Exercise requirements » Every record here must be copied exactly, except for the images it holds.

[Structured diff data]
* * * * * * *

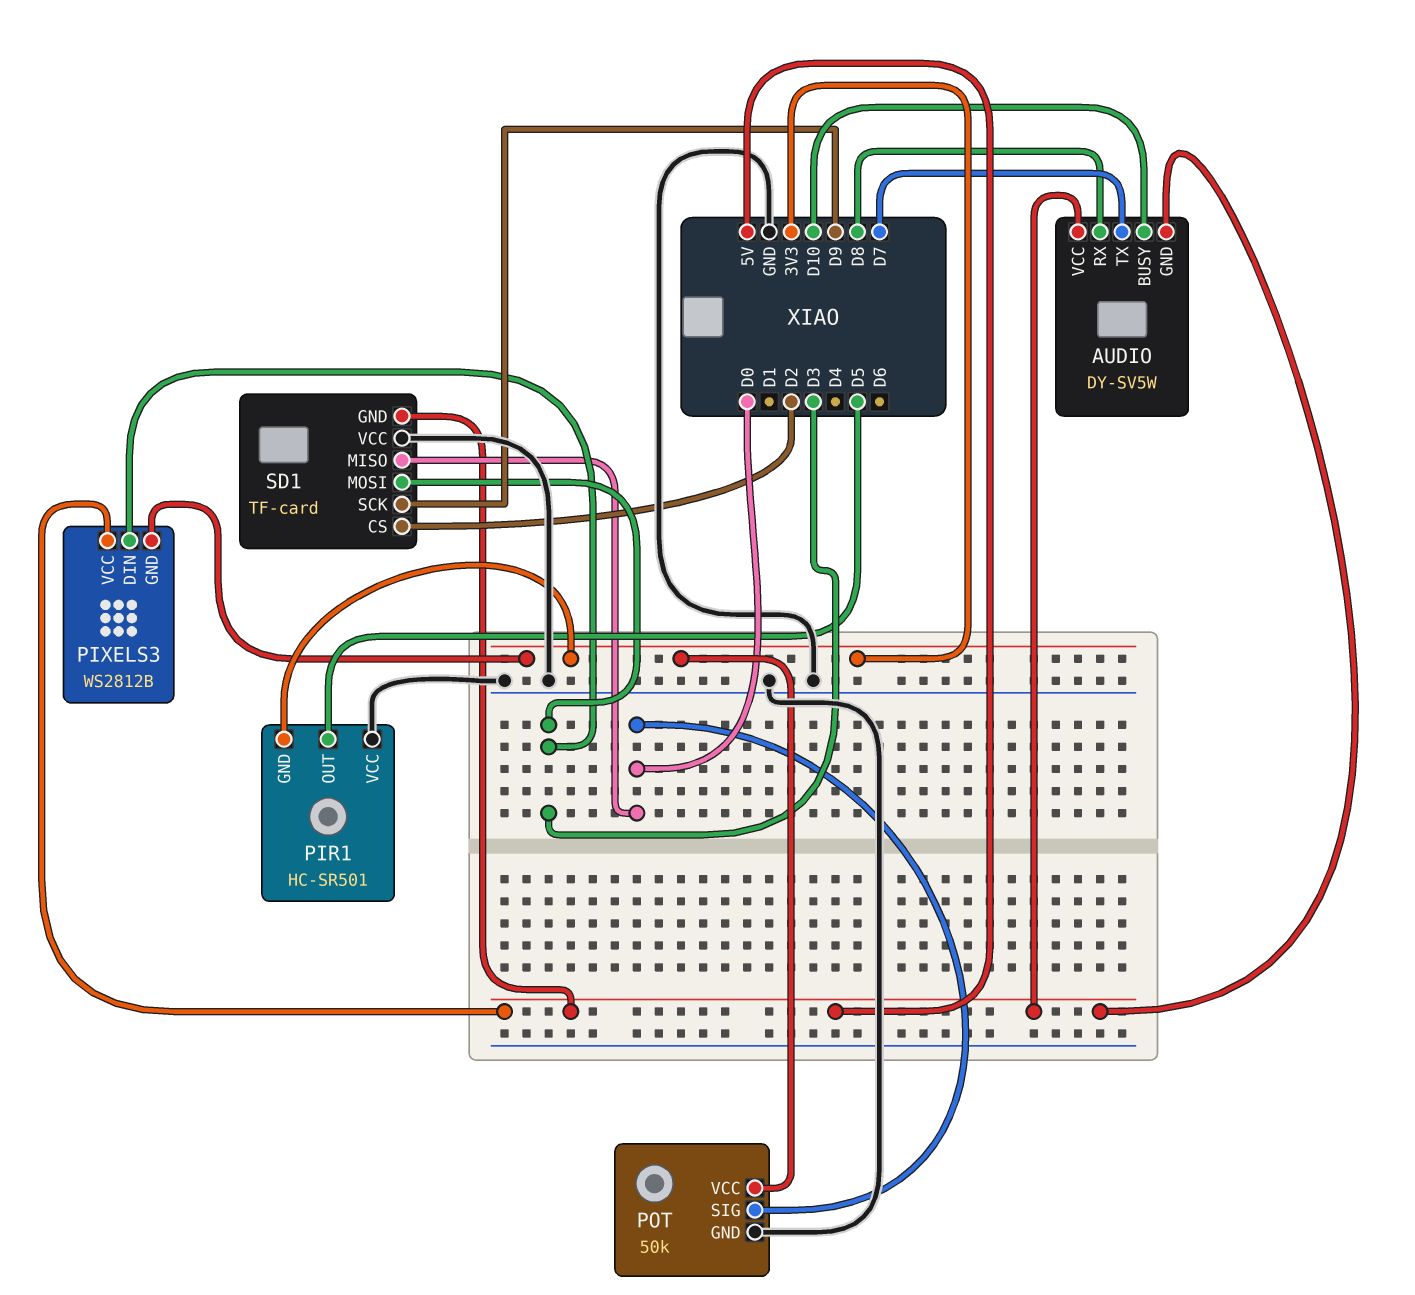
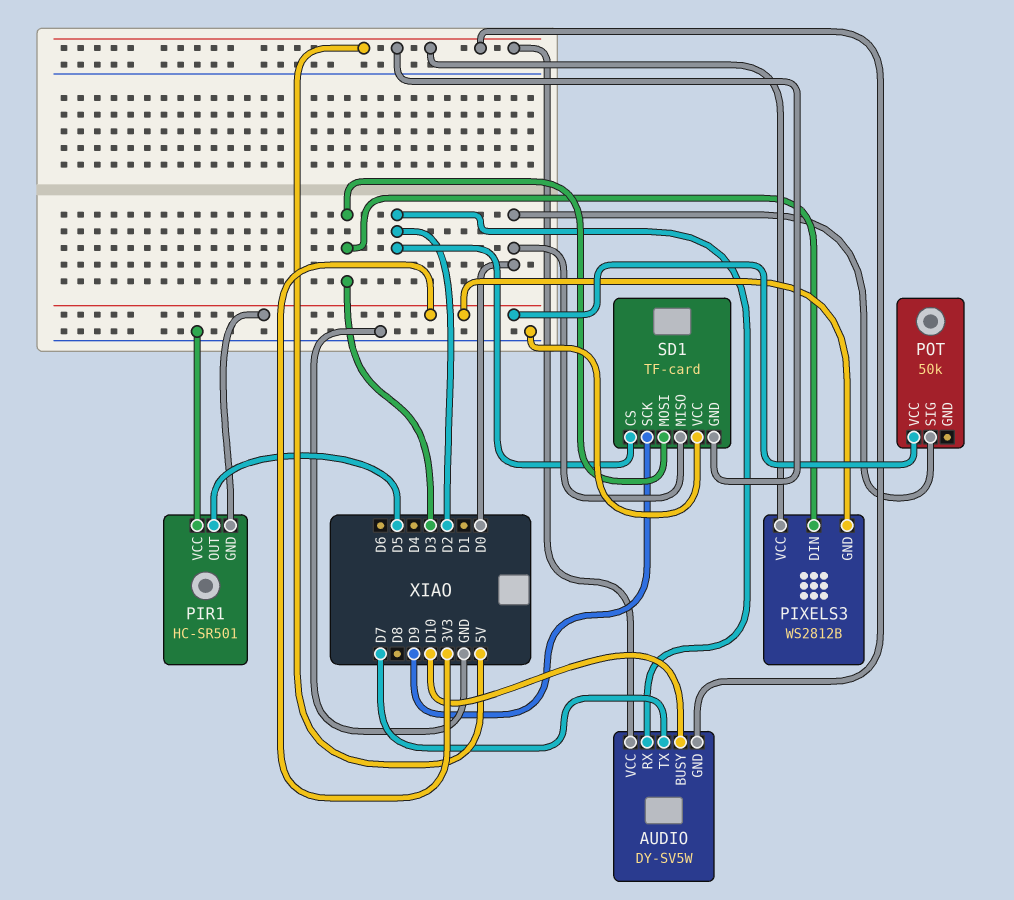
AUDIO pin RX: D8 -> D2
POT pin GND: GND -> none

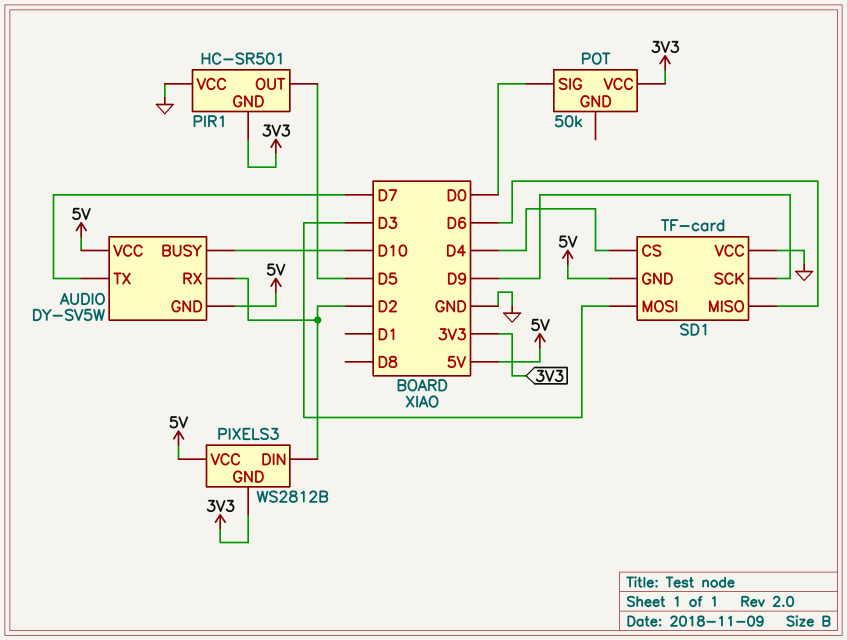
PIXELS3 pin DIN: D3 -> D2
SD1 pin CS: D2 -> D4
SD1 pin MISO: D0 -> D6

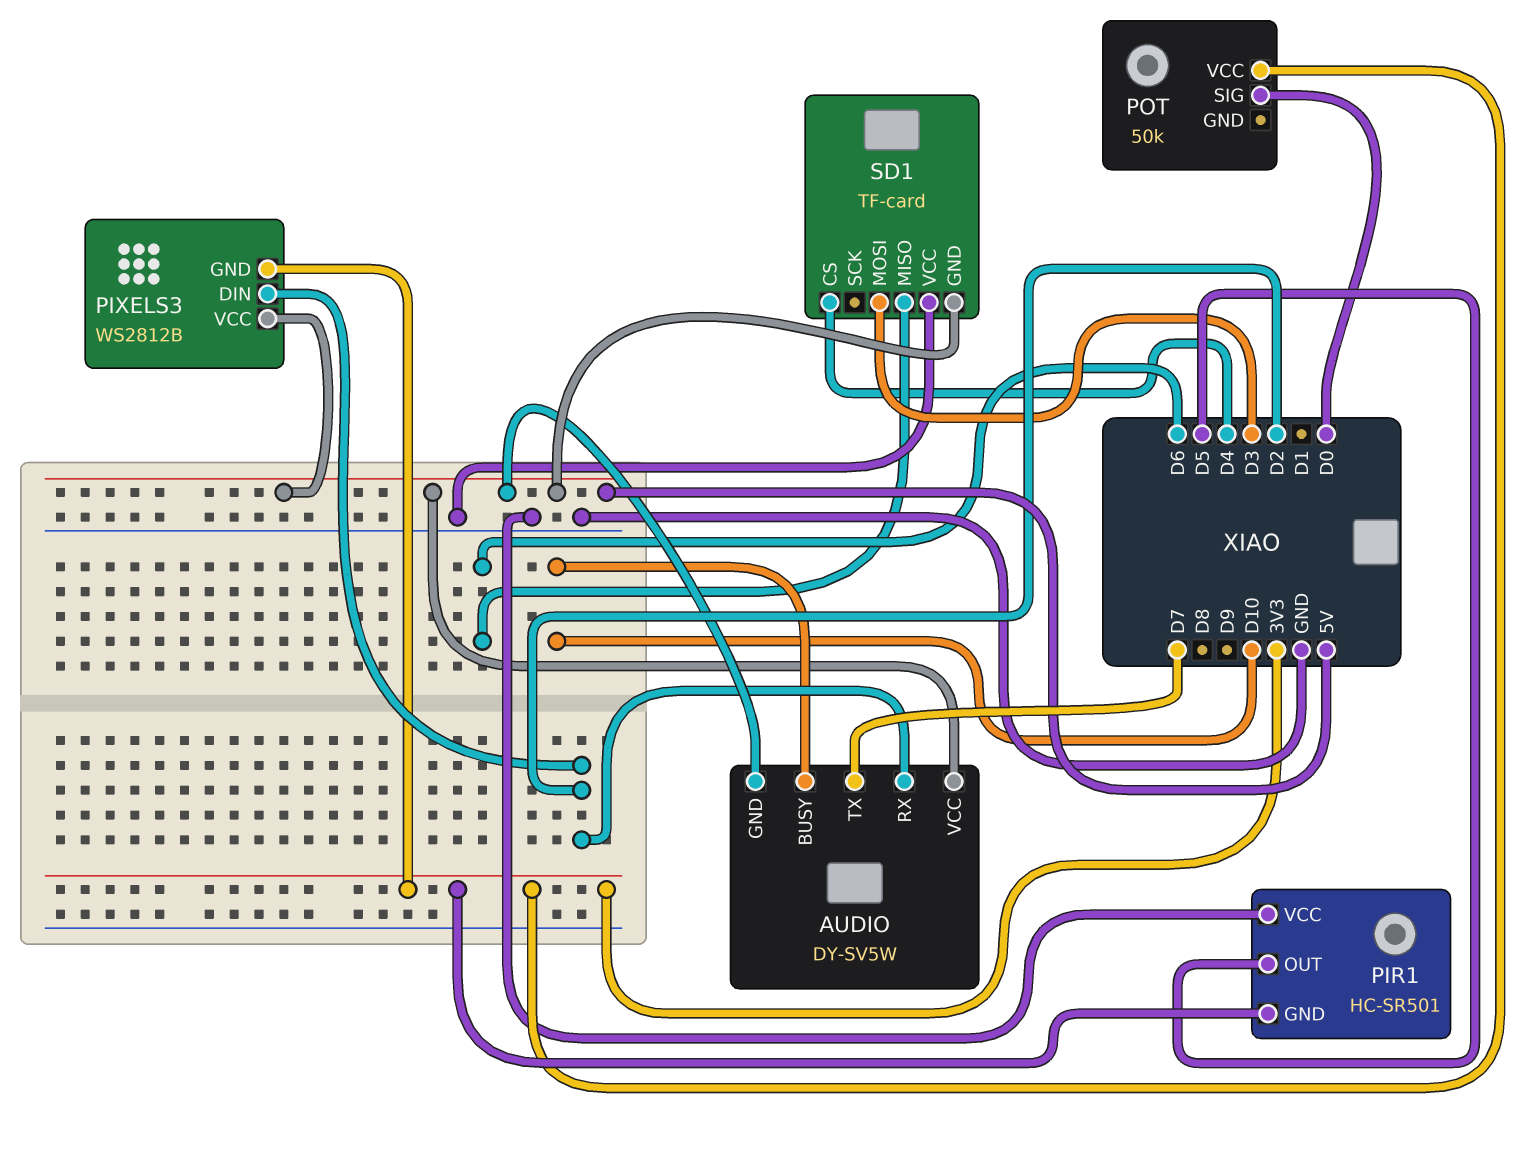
SD1 pin SCK: D9 -> none

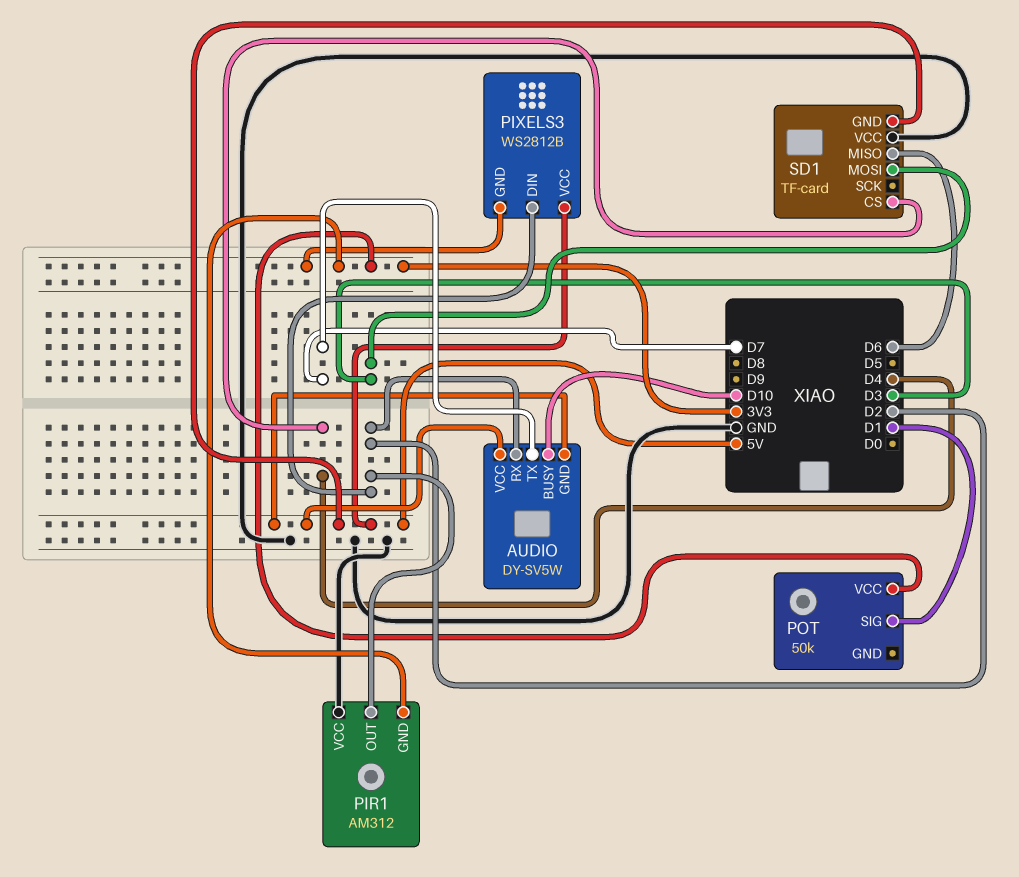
PIR1: HC-SR501 -> AM312
PIR1 pin OUT: D5 -> D2
POT pin SIG: D0 -> D1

* * * * * * *

Your solution »
AUDIO pin RX: D8 -> D2
POT pin GND: GND -> none

PIXELS3 pin DIN: D3 -> D2
SD1 pin CS: D2 -> D4
SD1 pin MISO: D0 -> D6

SD1 pin SCK: D9 -> none

PIR1: HC-SR501 -> AM312
PIR1 pin OUT: D5 -> D2
POT pin SIG: D0 -> D1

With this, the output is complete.